━━━ Data in this exercise ━━━

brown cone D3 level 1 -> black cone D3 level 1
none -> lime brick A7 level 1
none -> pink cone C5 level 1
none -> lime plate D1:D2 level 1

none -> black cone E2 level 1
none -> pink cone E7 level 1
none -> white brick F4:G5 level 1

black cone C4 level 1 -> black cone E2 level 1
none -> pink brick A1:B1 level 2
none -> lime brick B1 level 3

━━━
━━━ Data in this exercise ━━━

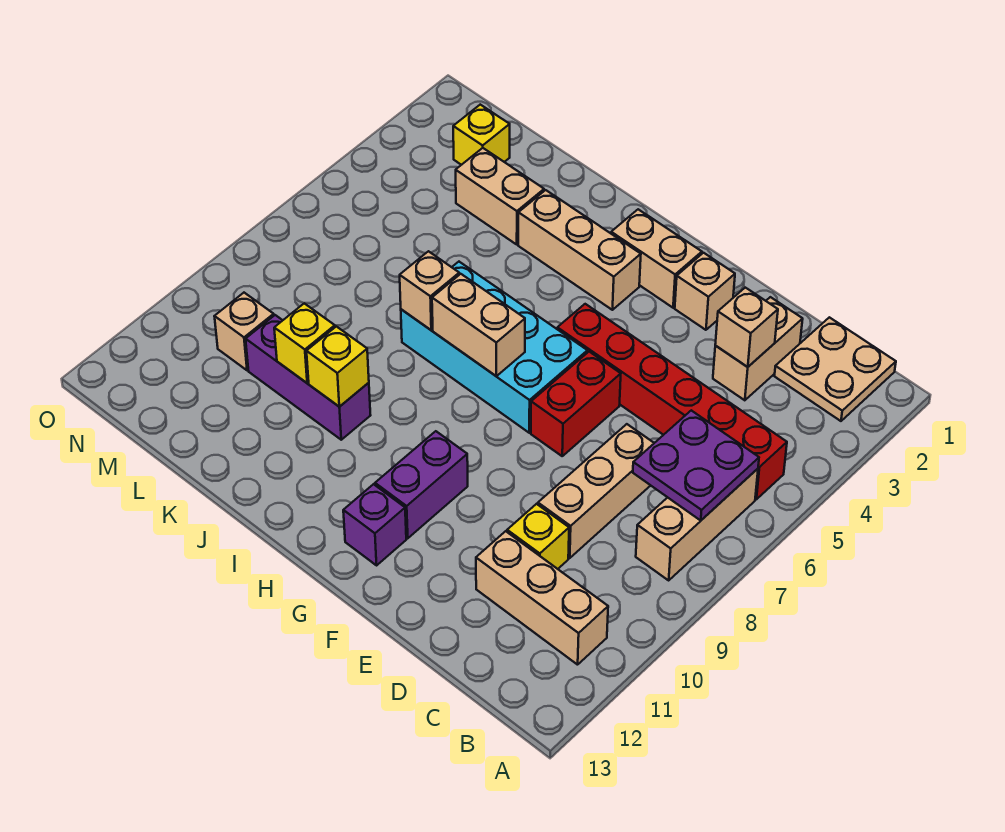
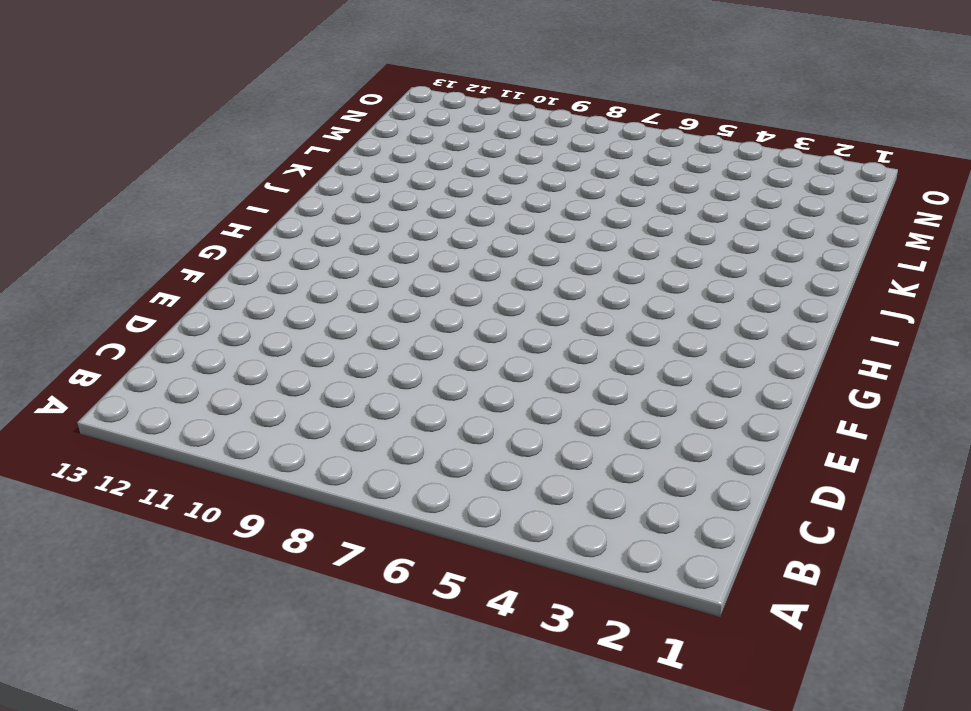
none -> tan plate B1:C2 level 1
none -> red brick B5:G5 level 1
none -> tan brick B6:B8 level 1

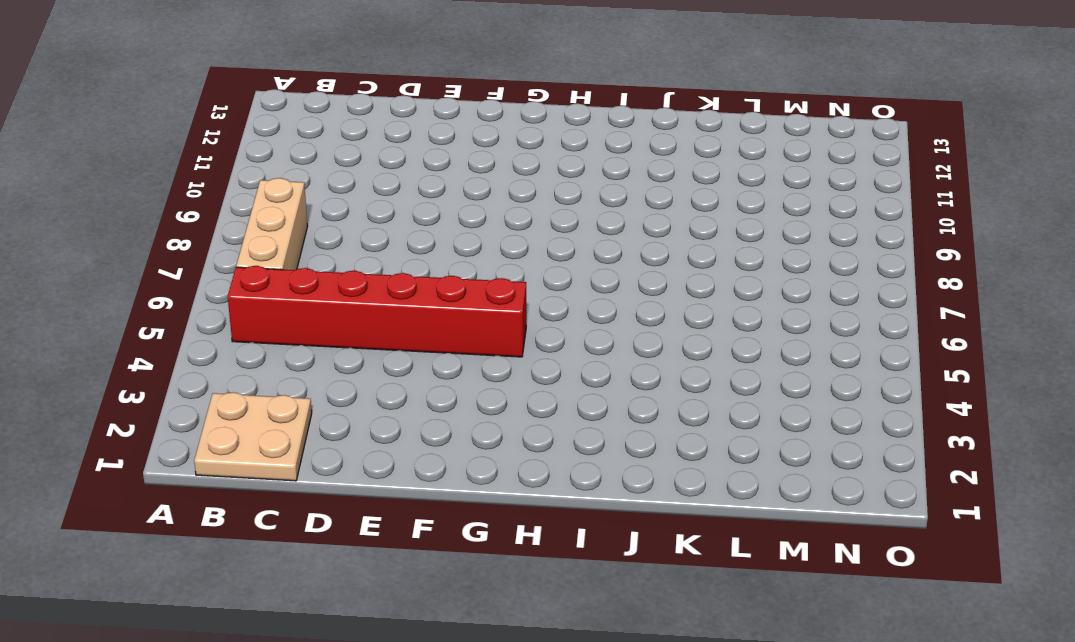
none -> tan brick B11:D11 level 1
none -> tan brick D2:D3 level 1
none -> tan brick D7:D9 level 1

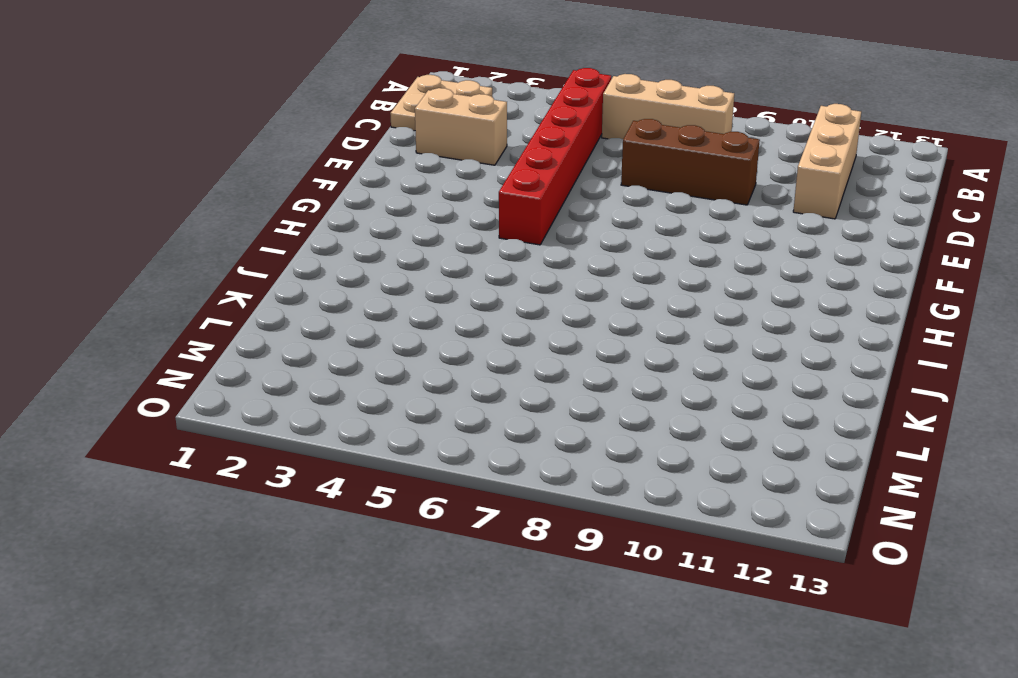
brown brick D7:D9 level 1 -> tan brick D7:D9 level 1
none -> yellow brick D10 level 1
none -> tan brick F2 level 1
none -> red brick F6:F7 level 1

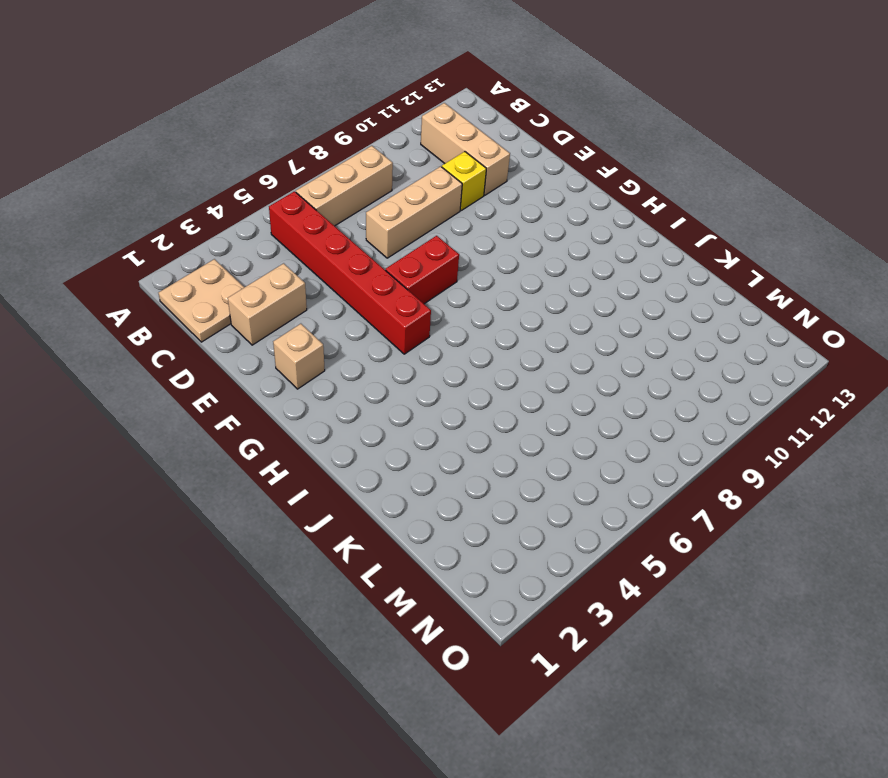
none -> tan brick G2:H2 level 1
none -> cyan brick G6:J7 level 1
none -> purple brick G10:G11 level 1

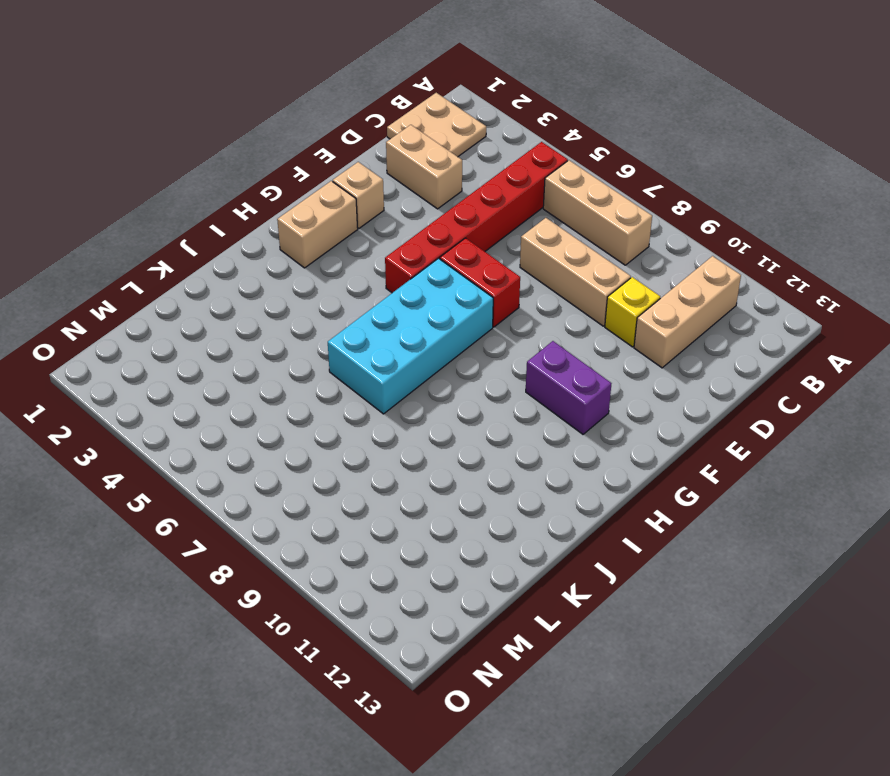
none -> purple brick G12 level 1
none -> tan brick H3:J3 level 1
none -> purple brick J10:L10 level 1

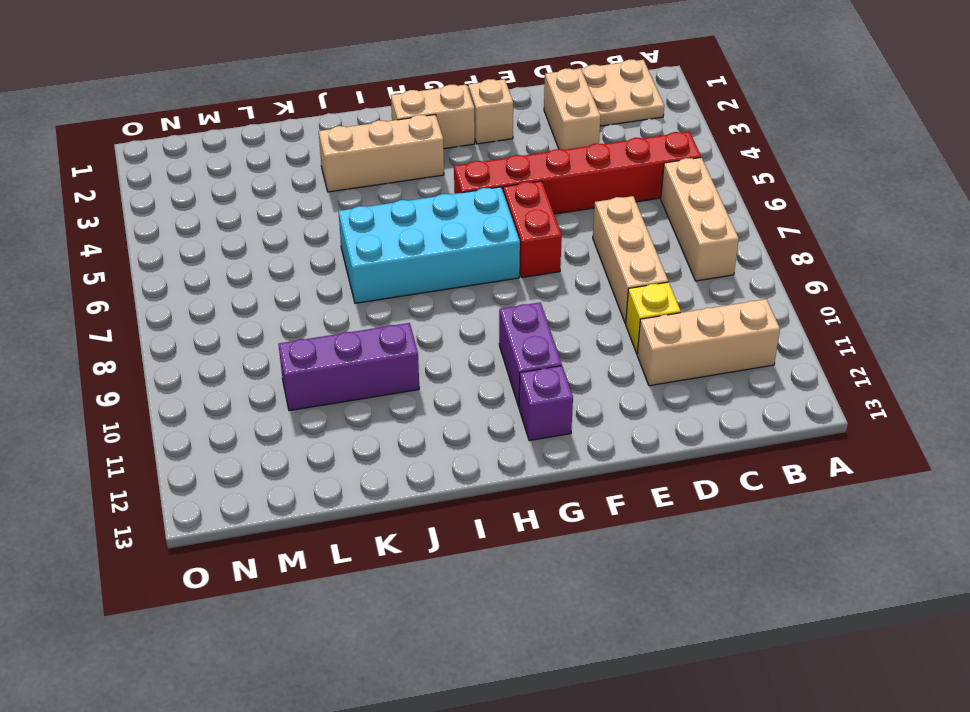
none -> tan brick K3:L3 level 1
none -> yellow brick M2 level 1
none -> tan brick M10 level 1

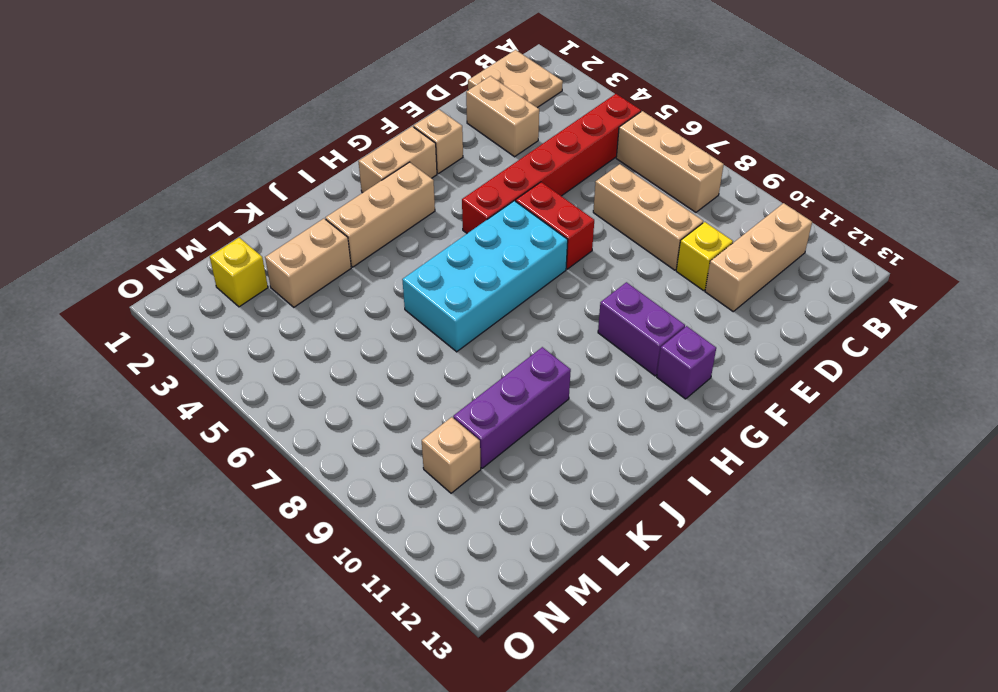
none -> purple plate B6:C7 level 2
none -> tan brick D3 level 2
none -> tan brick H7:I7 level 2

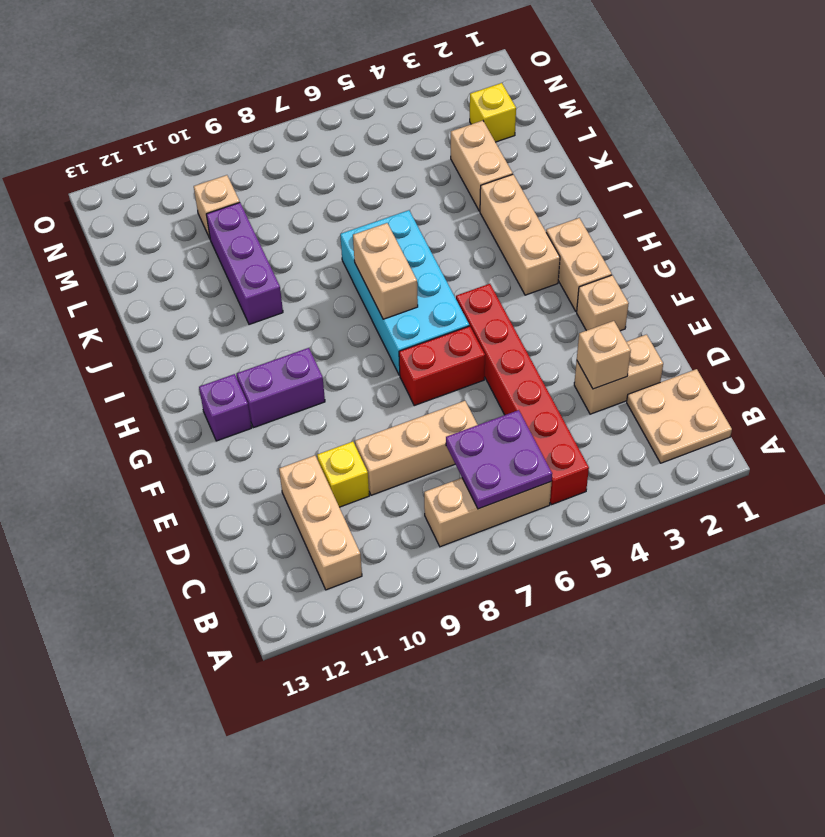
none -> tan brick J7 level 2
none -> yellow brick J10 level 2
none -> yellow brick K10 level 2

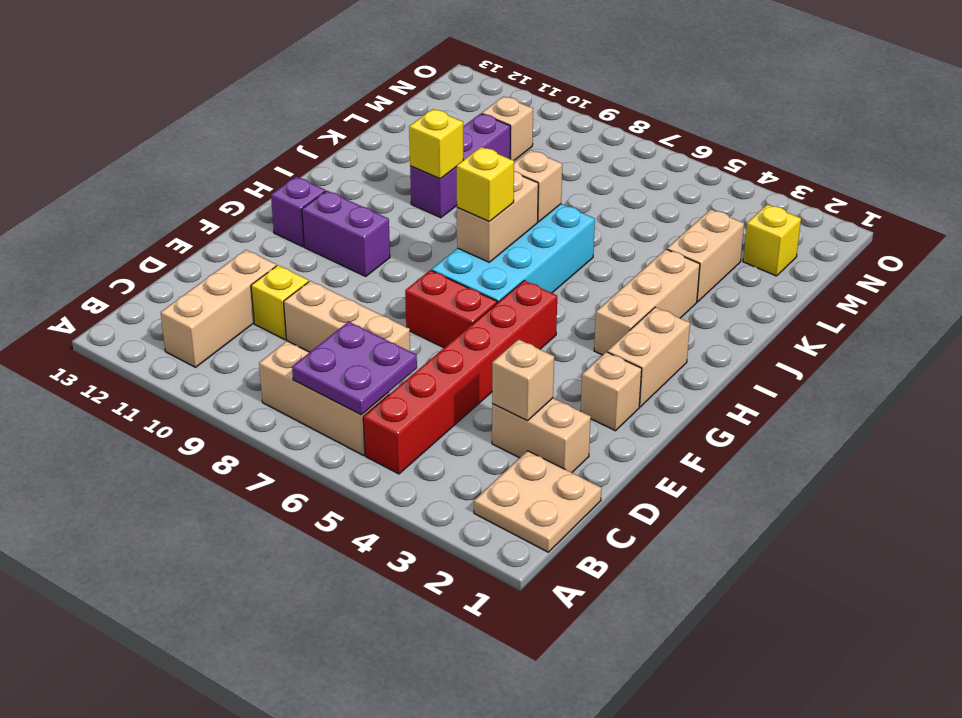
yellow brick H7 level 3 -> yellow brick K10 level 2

━━━

Directions: Search the entries for the word "lime". Copy every line where it occurs.

Solution:
none -> lime brick A7 level 1
none -> lime plate D1:D2 level 1
none -> lime brick B1 level 3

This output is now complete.